··· Records supplied ···
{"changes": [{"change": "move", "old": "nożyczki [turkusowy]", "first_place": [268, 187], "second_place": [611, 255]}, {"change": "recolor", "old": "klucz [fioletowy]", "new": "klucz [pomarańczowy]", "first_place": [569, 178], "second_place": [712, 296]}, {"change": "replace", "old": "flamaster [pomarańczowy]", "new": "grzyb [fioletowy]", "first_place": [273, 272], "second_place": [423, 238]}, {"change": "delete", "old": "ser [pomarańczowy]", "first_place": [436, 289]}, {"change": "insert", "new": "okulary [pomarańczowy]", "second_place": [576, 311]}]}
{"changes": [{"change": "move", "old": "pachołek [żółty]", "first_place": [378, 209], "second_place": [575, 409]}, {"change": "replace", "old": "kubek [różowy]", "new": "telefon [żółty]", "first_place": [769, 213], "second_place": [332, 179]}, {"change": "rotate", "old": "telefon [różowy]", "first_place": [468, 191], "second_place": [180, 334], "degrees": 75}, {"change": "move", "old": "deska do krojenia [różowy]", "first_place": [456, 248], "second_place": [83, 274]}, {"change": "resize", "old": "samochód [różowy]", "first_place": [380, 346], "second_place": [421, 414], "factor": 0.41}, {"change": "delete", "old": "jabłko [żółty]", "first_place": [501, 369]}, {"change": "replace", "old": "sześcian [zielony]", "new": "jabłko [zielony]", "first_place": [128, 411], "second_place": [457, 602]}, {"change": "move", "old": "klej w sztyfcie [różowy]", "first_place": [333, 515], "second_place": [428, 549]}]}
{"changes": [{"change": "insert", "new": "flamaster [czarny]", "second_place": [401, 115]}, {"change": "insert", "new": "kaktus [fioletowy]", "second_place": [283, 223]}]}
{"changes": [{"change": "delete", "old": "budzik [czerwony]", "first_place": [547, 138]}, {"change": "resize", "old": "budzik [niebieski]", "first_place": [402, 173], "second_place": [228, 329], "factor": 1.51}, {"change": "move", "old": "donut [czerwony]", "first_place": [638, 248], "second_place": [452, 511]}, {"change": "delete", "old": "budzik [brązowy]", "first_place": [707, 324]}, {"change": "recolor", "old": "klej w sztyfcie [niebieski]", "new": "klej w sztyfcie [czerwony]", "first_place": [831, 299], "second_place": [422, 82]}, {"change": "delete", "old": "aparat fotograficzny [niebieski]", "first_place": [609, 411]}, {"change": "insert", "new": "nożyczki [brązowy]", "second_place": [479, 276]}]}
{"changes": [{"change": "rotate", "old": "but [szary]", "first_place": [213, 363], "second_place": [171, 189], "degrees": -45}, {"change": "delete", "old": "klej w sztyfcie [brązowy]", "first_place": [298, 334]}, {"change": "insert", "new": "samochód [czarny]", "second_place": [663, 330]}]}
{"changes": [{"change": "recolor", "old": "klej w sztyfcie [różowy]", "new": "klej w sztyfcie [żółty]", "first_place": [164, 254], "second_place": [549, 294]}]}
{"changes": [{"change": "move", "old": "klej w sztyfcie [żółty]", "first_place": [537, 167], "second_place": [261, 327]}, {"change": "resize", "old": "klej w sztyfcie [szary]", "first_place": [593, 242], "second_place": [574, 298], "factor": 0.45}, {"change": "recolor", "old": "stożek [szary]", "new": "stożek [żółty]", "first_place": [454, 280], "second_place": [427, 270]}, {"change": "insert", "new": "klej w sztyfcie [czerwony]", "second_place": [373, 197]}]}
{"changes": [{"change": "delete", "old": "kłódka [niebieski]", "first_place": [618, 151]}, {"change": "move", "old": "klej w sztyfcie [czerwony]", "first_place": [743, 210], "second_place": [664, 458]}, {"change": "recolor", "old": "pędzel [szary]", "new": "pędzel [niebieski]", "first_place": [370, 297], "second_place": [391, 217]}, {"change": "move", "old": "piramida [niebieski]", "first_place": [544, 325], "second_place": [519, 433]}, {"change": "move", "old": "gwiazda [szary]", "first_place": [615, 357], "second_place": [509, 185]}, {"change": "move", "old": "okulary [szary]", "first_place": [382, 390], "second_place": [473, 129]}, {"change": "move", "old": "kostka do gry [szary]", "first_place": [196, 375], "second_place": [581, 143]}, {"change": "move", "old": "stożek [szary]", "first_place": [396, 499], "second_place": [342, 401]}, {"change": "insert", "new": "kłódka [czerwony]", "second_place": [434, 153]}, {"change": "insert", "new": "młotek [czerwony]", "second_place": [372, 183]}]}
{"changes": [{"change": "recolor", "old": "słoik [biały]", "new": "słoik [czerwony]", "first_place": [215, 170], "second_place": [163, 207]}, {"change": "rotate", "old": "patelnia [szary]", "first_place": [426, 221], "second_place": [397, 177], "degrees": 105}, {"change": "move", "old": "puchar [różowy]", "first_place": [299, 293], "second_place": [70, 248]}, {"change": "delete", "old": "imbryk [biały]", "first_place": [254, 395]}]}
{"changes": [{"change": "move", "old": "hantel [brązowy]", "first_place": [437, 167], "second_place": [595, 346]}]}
···
What this task involves:
What is needed is a faithful transcription of every entry.

Response to this task:
{"changes": [{"change": "move", "old": "nożyczki [turkusowy]", "first_place": [268, 187], "second_place": [611, 255]}, {"change": "recolor", "old": "klucz [fioletowy]", "new": "klucz [pomarańczowy]", "first_place": [569, 178], "second_place": [712, 296]}, {"change": "replace", "old": "flamaster [pomarańczowy]", "new": "grzyb [fioletowy]", "first_place": [273, 272], "second_place": [423, 238]}, {"change": "delete", "old": "ser [pomarańczowy]", "first_place": [436, 289]}, {"change": "insert", "new": "okulary [pomarańczowy]", "second_place": [576, 311]}]}
{"changes": [{"change": "move", "old": "pachołek [żółty]", "first_place": [378, 209], "second_place": [575, 409]}, {"change": "replace", "old": "kubek [różowy]", "new": "telefon [żółty]", "first_place": [769, 213], "second_place": [332, 179]}, {"change": "rotate", "old": "telefon [różowy]", "first_place": [468, 191], "second_place": [180, 334], "degrees": 75}, {"change": "move", "old": "deska do krojenia [różowy]", "first_place": [456, 248], "second_place": [83, 274]}, {"change": "resize", "old": "samochód [różowy]", "first_place": [380, 346], "second_place": [421, 414], "factor": 0.41}, {"change": "delete", "old": "jabłko [żółty]", "first_place": [501, 369]}, {"change": "replace", "old": "sześcian [zielony]", "new": "jabłko [zielony]", "first_place": [128, 411], "second_place": [457, 602]}, {"change": "move", "old": "klej w sztyfcie [różowy]", "first_place": [333, 515], "second_place": [428, 549]}]}
{"changes": [{"change": "insert", "new": "flamaster [czarny]", "second_place": [401, 115]}, {"change": "insert", "new": "kaktus [fioletowy]", "second_place": [283, 223]}]}
{"changes": [{"change": "delete", "old": "budzik [czerwony]", "first_place": [547, 138]}, {"change": "resize", "old": "budzik [niebieski]", "first_place": [402, 173], "second_place": [228, 329], "factor": 1.51}, {"change": "move", "old": "donut [czerwony]", "first_place": [638, 248], "second_place": [452, 511]}, {"change": "delete", "old": "budzik [brązowy]", "first_place": [707, 324]}, {"change": "recolor", "old": "klej w sztyfcie [niebieski]", "new": "klej w sztyfcie [czerwony]", "first_place": [831, 299], "second_place": [422, 82]}, {"change": "delete", "old": "aparat fotograficzny [niebieski]", "first_place": [609, 411]}, {"change": "insert", "new": "nożyczki [brązowy]", "second_place": [479, 276]}]}
{"changes": [{"change": "rotate", "old": "but [szary]", "first_place": [213, 363], "second_place": [171, 189], "degrees": -45}, {"change": "delete", "old": "klej w sztyfcie [brązowy]", "first_place": [298, 334]}, {"change": "insert", "new": "samochód [czarny]", "second_place": [663, 330]}]}
{"changes": [{"change": "recolor", "old": "klej w sztyfcie [różowy]", "new": "klej w sztyfcie [żółty]", "first_place": [164, 254], "second_place": [549, 294]}]}
{"changes": [{"change": "move", "old": "klej w sztyfcie [żółty]", "first_place": [537, 167], "second_place": [261, 327]}, {"change": "resize", "old": "klej w sztyfcie [szary]", "first_place": [593, 242], "second_place": [574, 298], "factor": 0.45}, {"change": "recolor", "old": "stożek [szary]", "new": "stożek [żółty]", "first_place": [454, 280], "second_place": [427, 270]}, {"change": "insert", "new": "klej w sztyfcie [czerwony]", "second_place": [373, 197]}]}
{"changes": [{"change": "delete", "old": "kłódka [niebieski]", "first_place": [618, 151]}, {"change": "move", "old": "klej w sztyfcie [czerwony]", "first_place": [743, 210], "second_place": [664, 458]}, {"change": "recolor", "old": "pędzel [szary]", "new": "pędzel [niebieski]", "first_place": [370, 297], "second_place": [391, 217]}, {"change": "move", "old": "piramida [niebieski]", "first_place": [544, 325], "second_place": [519, 433]}, {"change": "move", "old": "gwiazda [szary]", "first_place": [615, 357], "second_place": [509, 185]}, {"change": "move", "old": "okulary [szary]", "first_place": [382, 390], "second_place": [473, 129]}, {"change": "move", "old": "kostka do gry [szary]", "first_place": [196, 375], "second_place": [581, 143]}, {"change": "move", "old": "stożek [szary]", "first_place": [396, 499], "second_place": [342, 401]}, {"change": "insert", "new": "kłódka [czerwony]", "second_place": [434, 153]}, {"change": "insert", "new": "młotek [czerwony]", "second_place": [372, 183]}]}
{"changes": [{"change": "recolor", "old": "słoik [biały]", "new": "słoik [czerwony]", "first_place": [215, 170], "second_place": [163, 207]}, {"change": "rotate", "old": "patelnia [szary]", "first_place": [426, 221], "second_place": [397, 177], "degrees": 105}, {"change": "move", "old": "puchar [różowy]", "first_place": [299, 293], "second_place": [70, 248]}, {"change": "delete", "old": "imbryk [biały]", "first_place": [254, 395]}]}
{"changes": [{"change": "move", "old": "hantel [brązowy]", "first_place": [437, 167], "second_place": [595, 346]}]}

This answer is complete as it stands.